RECORDS SUPPLIED:
Content starts

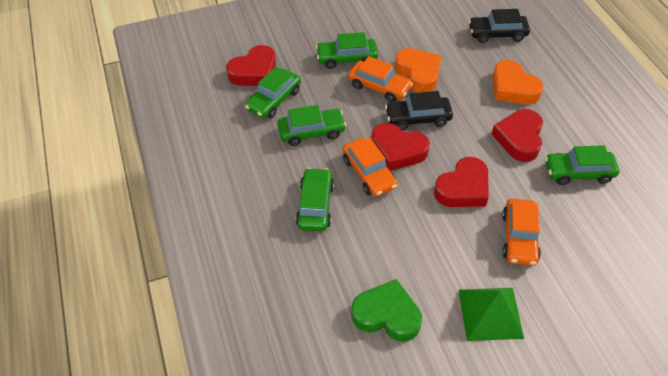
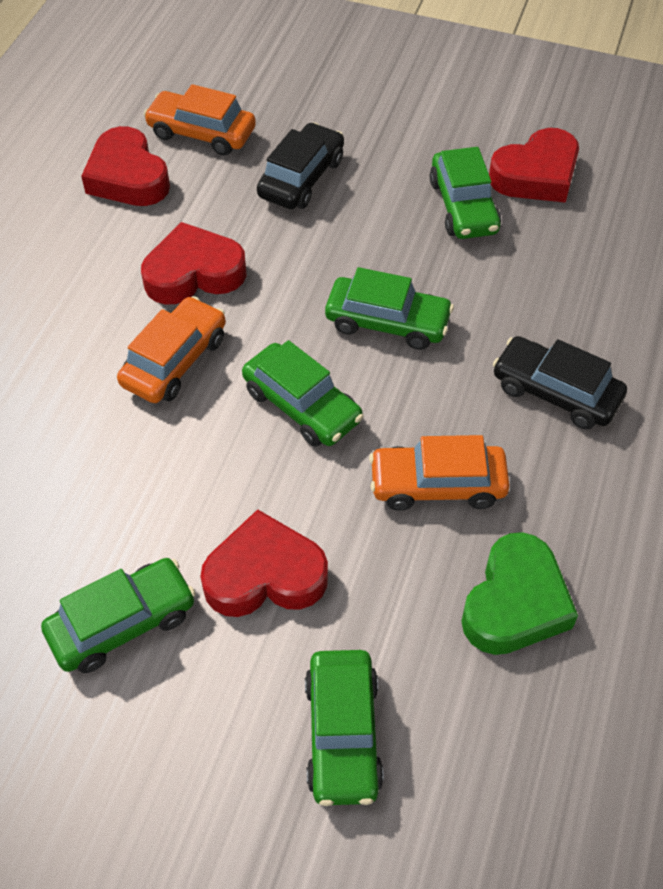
green pyramid: 1 -> 0
orange heart: 2 -> 0

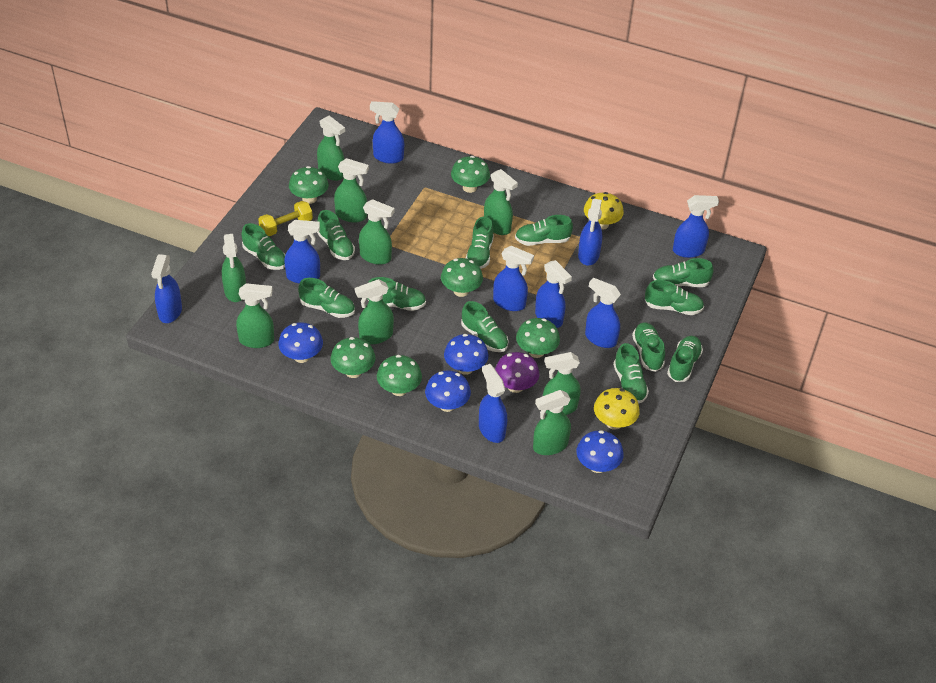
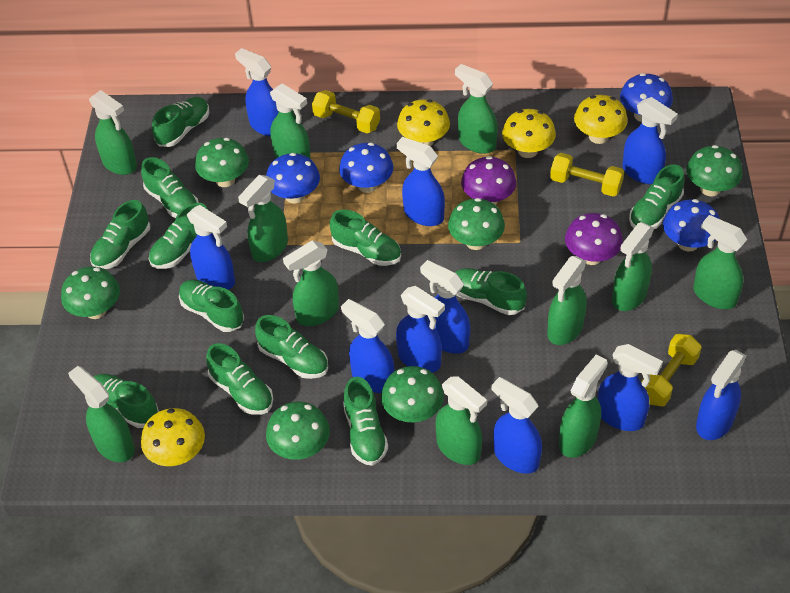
blue spray bottle: 9 -> 10
green spray bottle: 9 -> 11
purple mushroom: 1 -> 2
yellow dumbbell: 1 -> 3
yellow mushroom: 2 -> 4

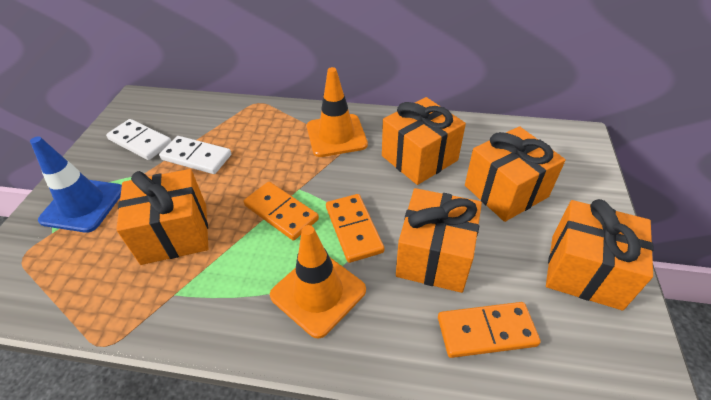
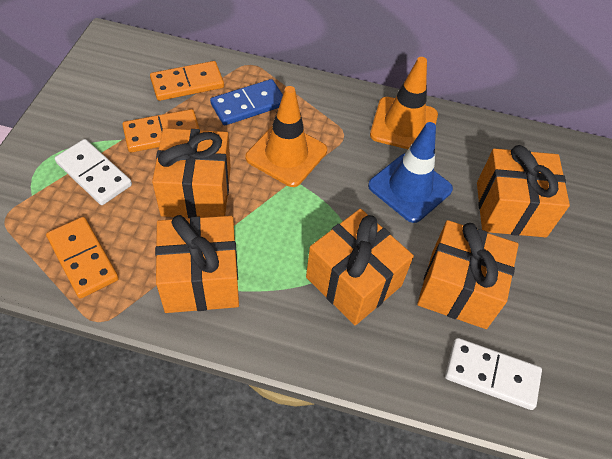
blue domino: 0 -> 1

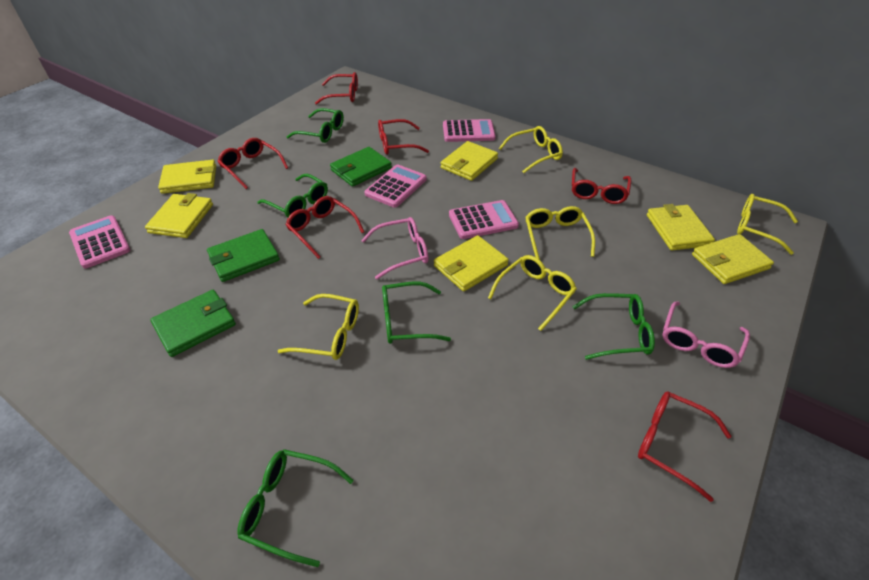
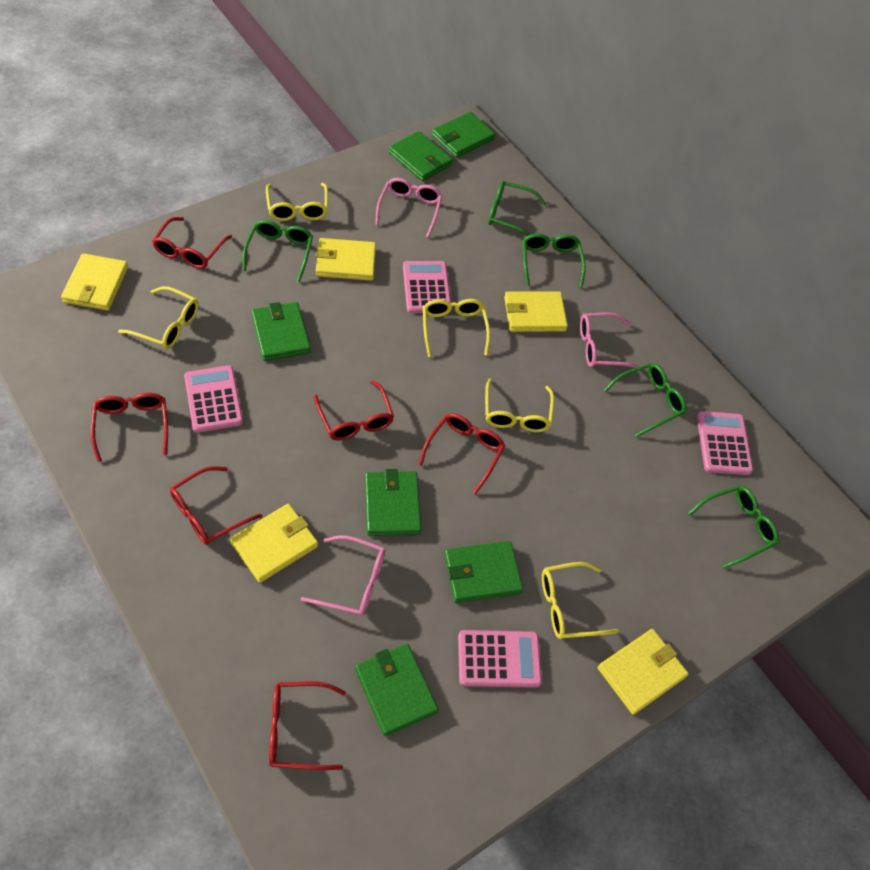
green wallet: 3 -> 6
pink glasses: 2 -> 3
yellow wallet: 6 -> 5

Content ends

WORK REQUEST:
Every line from the one containing "green wallet: 3 -> 6" to the final line of the listing above should be set down exactly, with nothing added.

EXPECTED ANSWER:
green wallet: 3 -> 6
pink glasses: 2 -> 3
yellow wallet: 6 -> 5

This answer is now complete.